EXERCISE
Each line of the data below that contains "brown" must be copied.

(SOURCE MATERIAL)

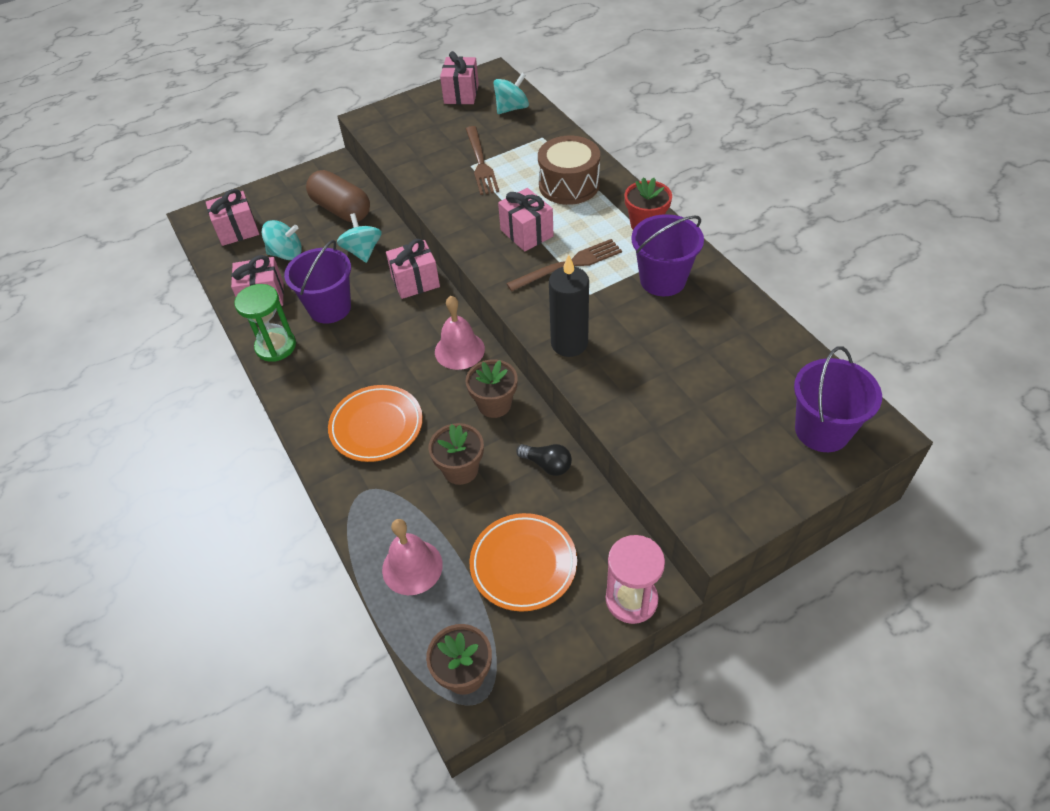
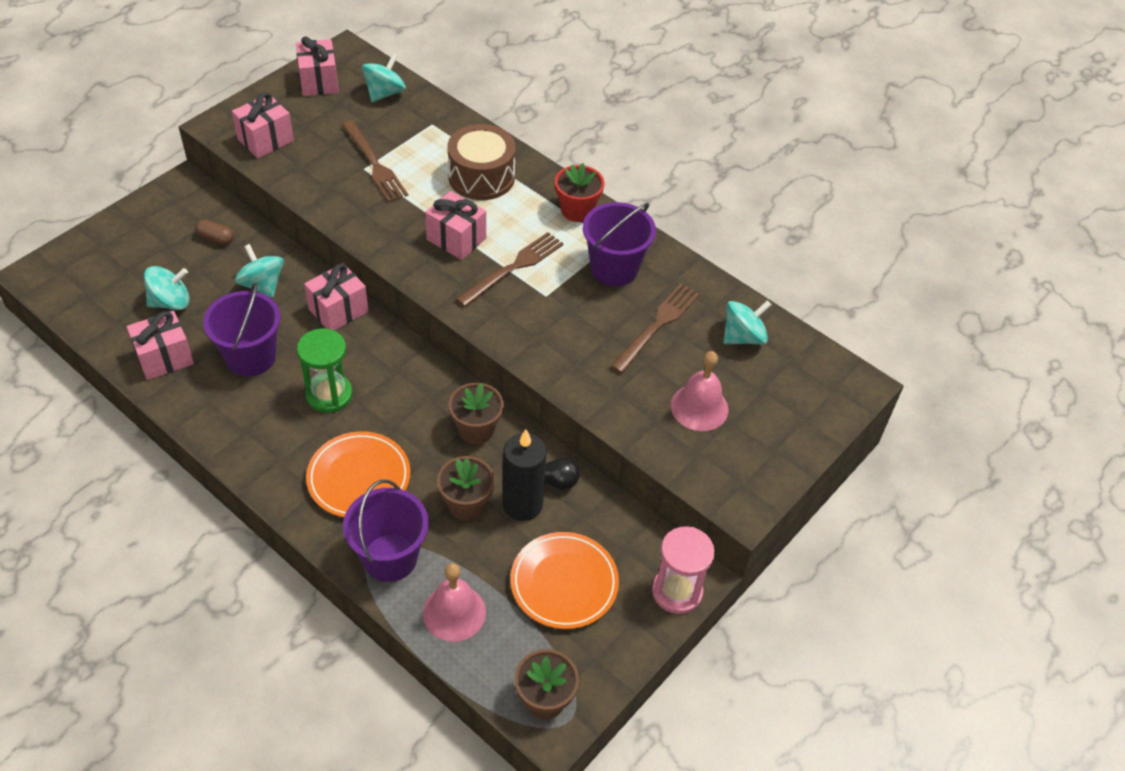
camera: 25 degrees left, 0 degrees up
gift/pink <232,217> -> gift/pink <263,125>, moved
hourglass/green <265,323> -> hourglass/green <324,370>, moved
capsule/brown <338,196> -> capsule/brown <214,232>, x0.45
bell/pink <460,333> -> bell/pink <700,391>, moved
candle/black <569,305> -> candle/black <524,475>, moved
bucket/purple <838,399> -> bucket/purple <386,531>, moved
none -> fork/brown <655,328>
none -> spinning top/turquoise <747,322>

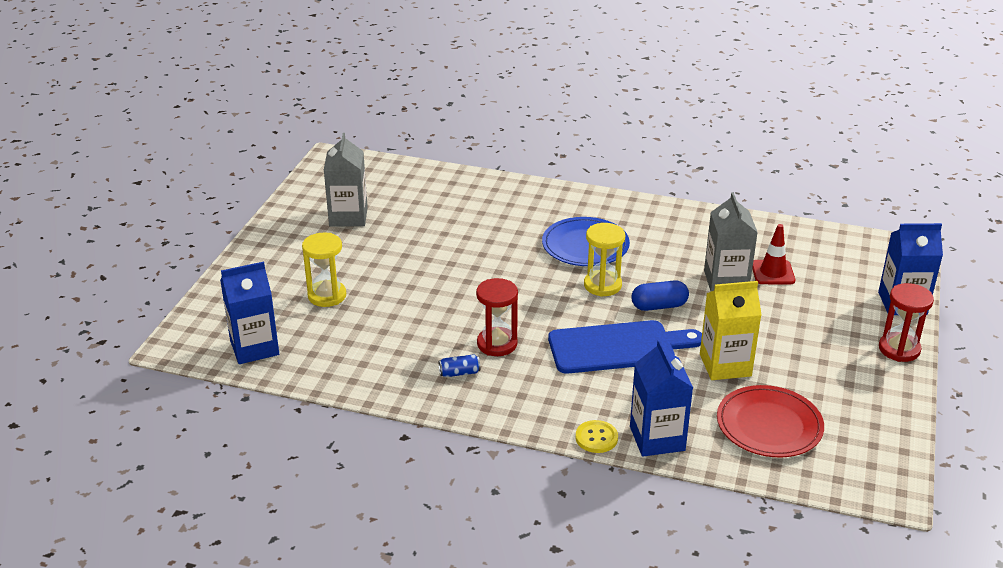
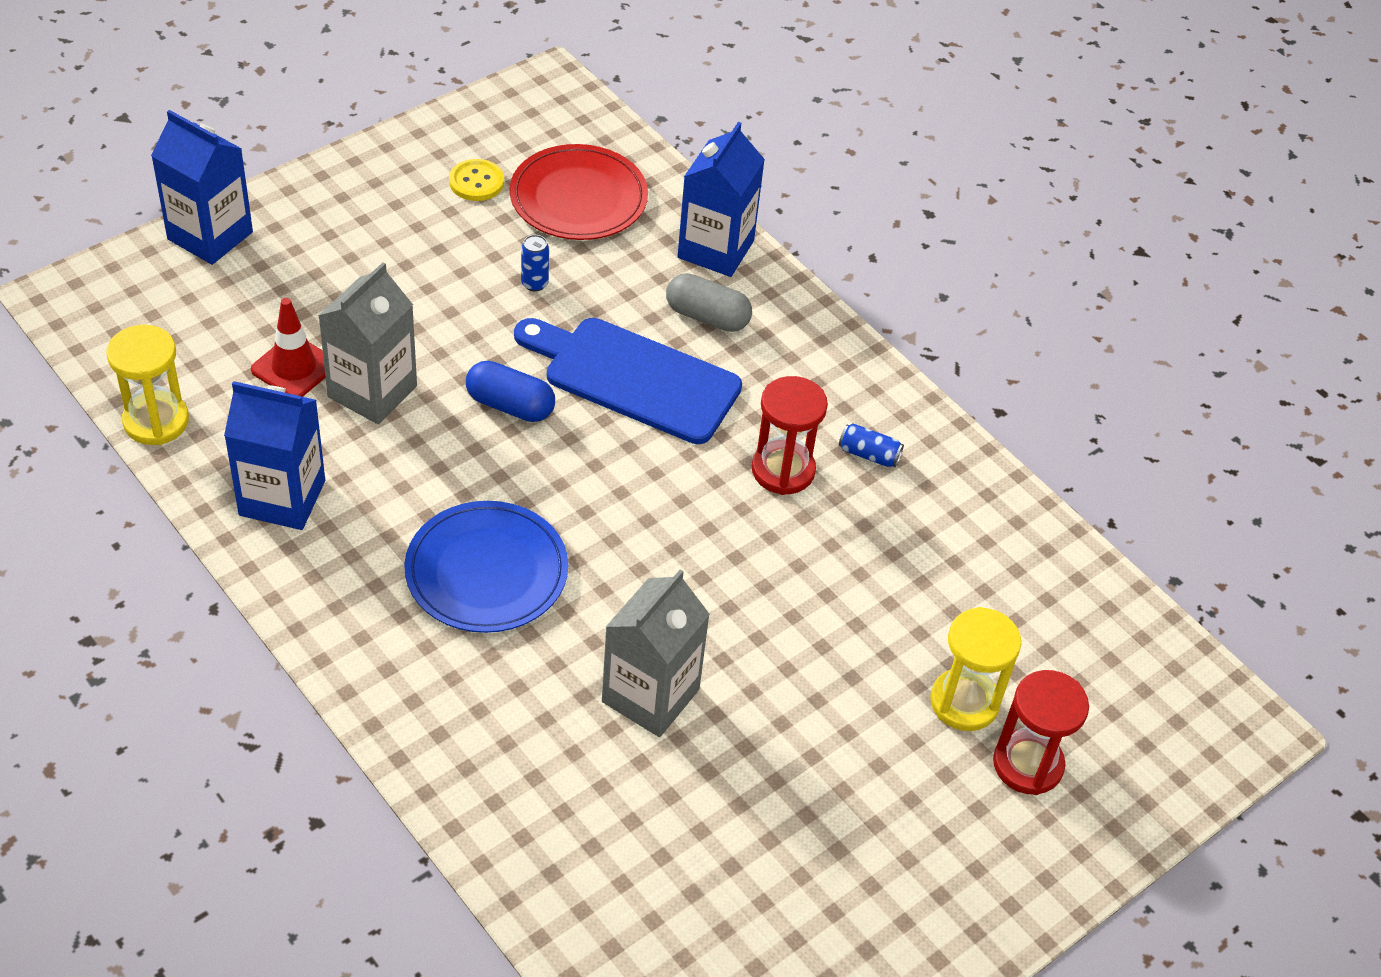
camera: 150 degrees left, 15 degrees up
carton/blue <249,312> -> carton/blue <274,455>, moved
carton/grey <346,180> -> carton/grey <656,653>, moved
button/yellow <597,436> -> button/yellow <476,180>, moved
hourglass/yellow <604,260> -> hourglass/yellow <148,385>, moved
carton/yellow <731,330> -> can/blue <535,263>
hourglass/red <906,322> -> hourglass/red <1041,732>, moved
none -> capsule/grey <709,302>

(End SOURCE MATERIAL)

RESPONSE TO THE EXERCISE
capsule/brown <338,196> -> capsule/brown <214,232>, x0.45
none -> fork/brown <655,328>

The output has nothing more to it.